__WHAT IS REQUIRED__:
Write out the entries verbatim and leave the images out of the copy.

(Dataset excerpts)
►

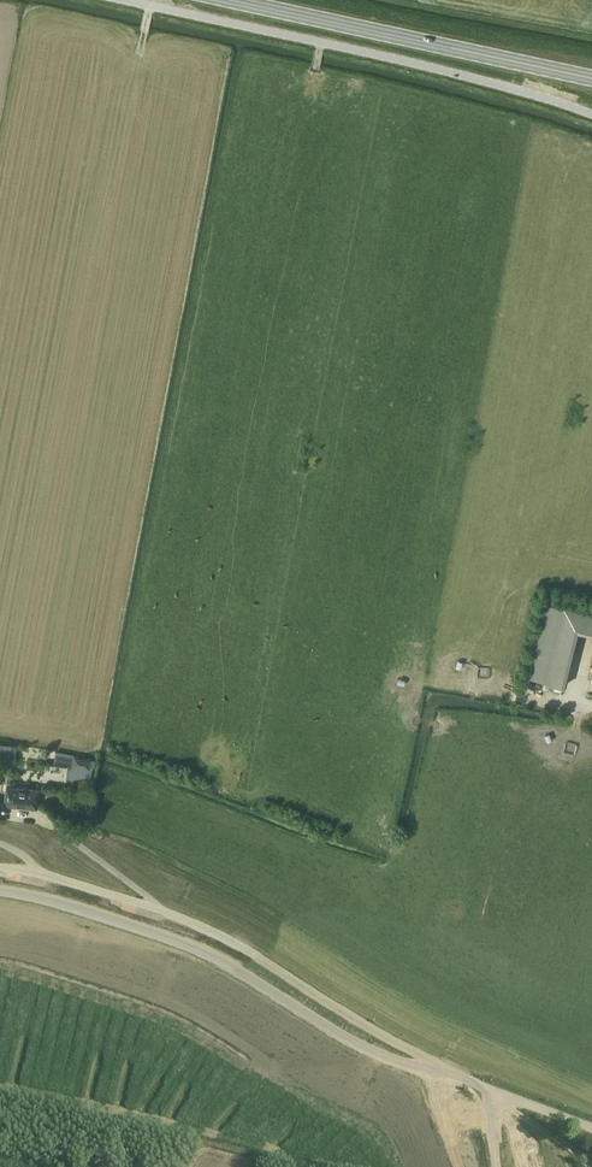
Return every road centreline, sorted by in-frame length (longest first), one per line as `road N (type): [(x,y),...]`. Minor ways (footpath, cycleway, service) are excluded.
road 1 (unclassified): [(466,1080),(206,930),(115,896),(0,869)]
road 2 (unclassified): [(466,1080),(381,1054),(167,937),(0,891)]
road 3 (unclassified): [(591,116),(375,56),(117,0)]
road 4 (secondary): [(591,79),(227,0)]
road 5 (unclassified): [(591,1127),(466,1080)]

◄

__SOLUTION TO THIS TASK__:
Return every road centreline, sorted by in-frame length (longest first), one per line as `road N (type): [(x,y),...]`. Minor ways (footpath, cycleway, service) are excluded.
road 1 (unclassified): [(466,1080),(206,930),(115,896),(0,869)]
road 2 (unclassified): [(466,1080),(381,1054),(167,937),(0,891)]
road 3 (unclassified): [(591,116),(375,56),(117,0)]
road 4 (secondary): [(591,79),(227,0)]
road 5 (unclassified): [(591,1127),(466,1080)]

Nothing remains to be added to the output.